Your instructions — Work through the data below and give the number of lines holding the word "none", without any other text.
════
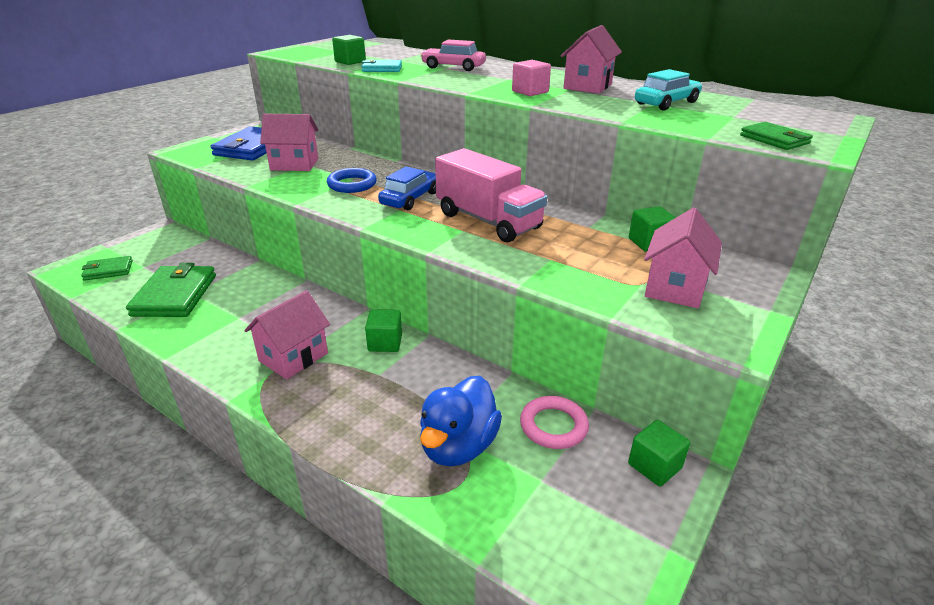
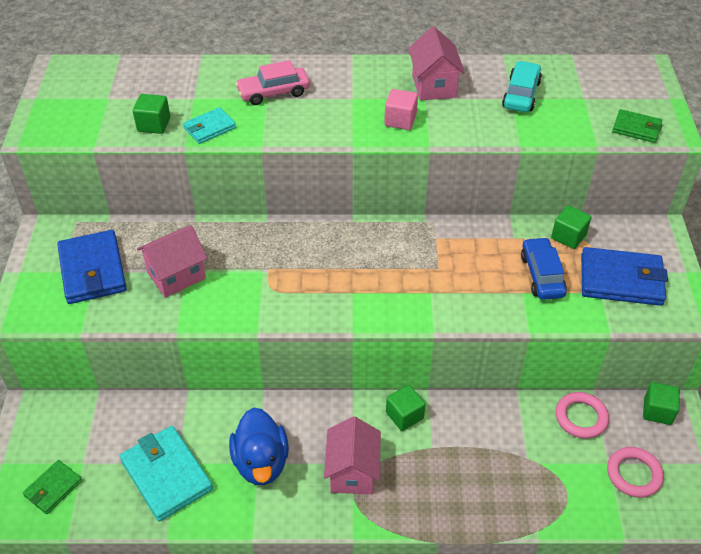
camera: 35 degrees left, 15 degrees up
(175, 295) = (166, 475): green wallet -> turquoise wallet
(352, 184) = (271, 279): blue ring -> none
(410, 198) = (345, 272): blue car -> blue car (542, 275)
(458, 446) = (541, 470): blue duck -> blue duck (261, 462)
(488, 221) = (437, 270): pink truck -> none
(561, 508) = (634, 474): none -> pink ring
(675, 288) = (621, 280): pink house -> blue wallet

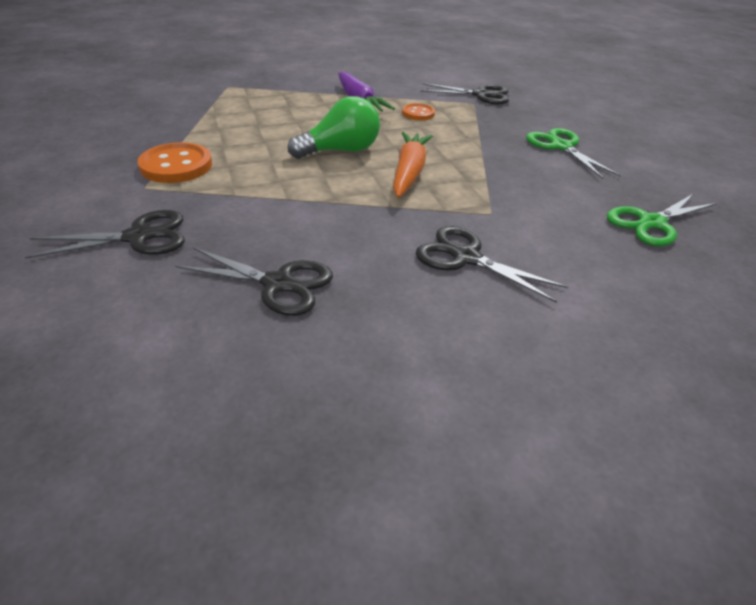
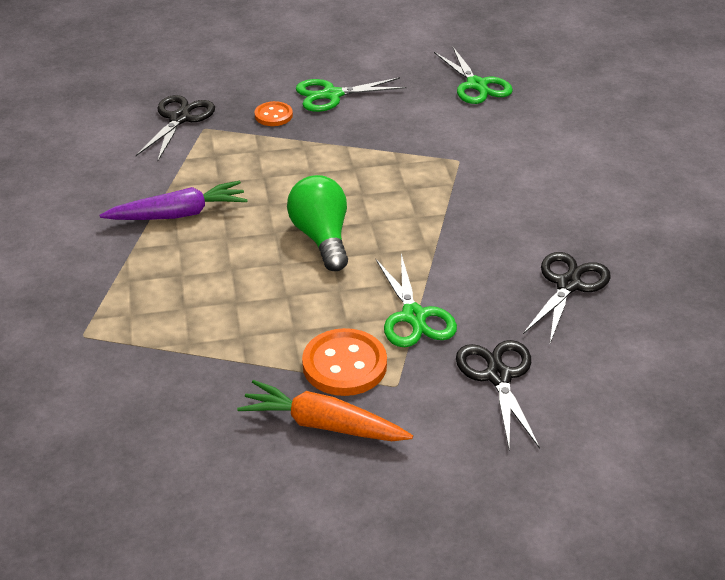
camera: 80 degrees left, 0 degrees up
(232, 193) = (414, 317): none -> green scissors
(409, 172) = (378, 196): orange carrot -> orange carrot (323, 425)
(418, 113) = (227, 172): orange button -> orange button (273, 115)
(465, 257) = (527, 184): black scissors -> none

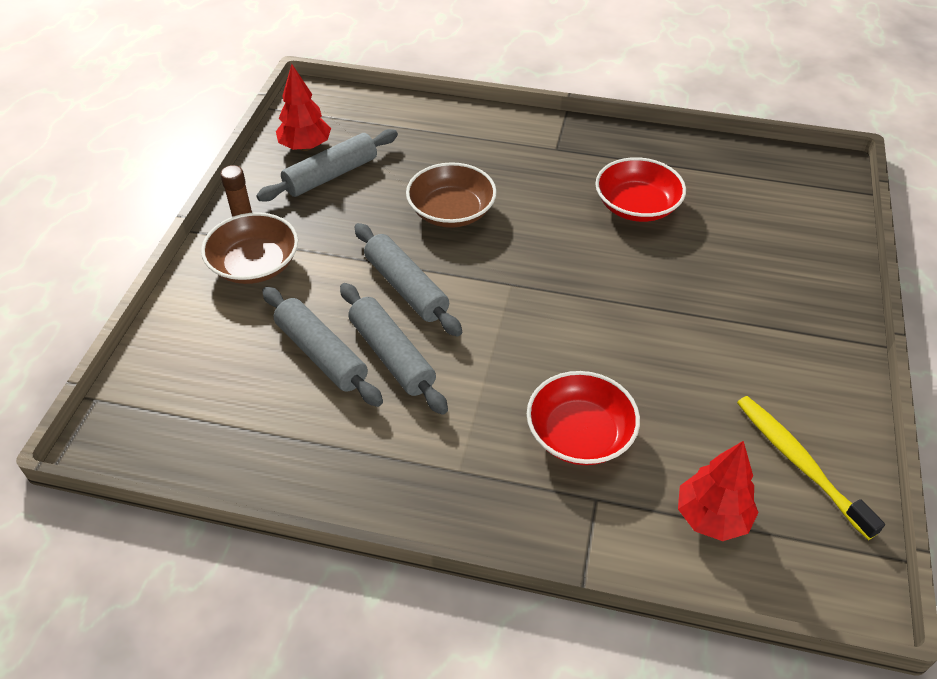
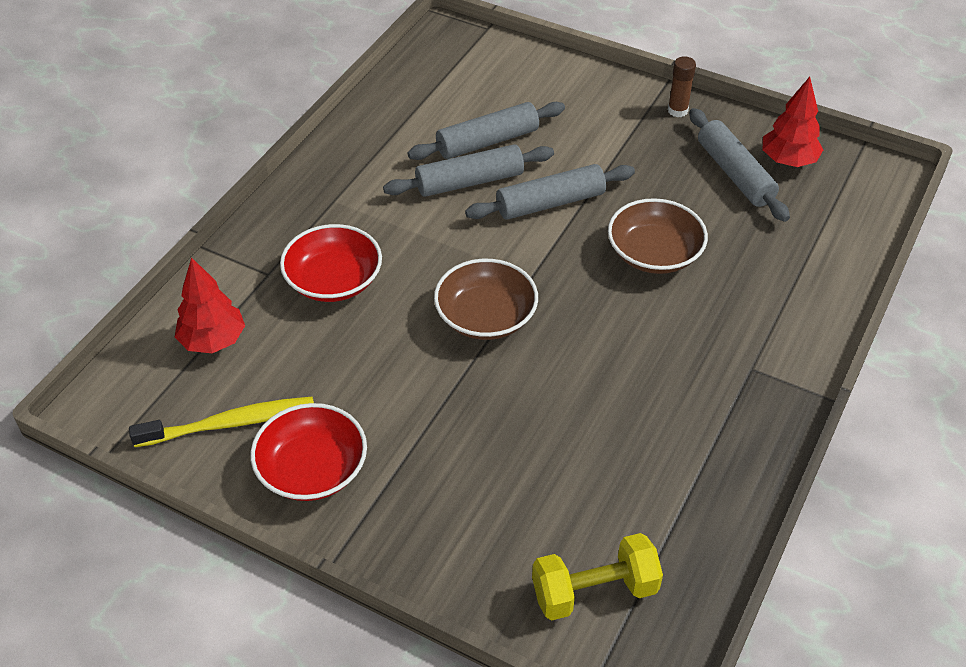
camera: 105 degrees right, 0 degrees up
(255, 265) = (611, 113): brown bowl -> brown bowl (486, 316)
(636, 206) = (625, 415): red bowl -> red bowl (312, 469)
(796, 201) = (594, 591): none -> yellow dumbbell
════
Exercise result — 6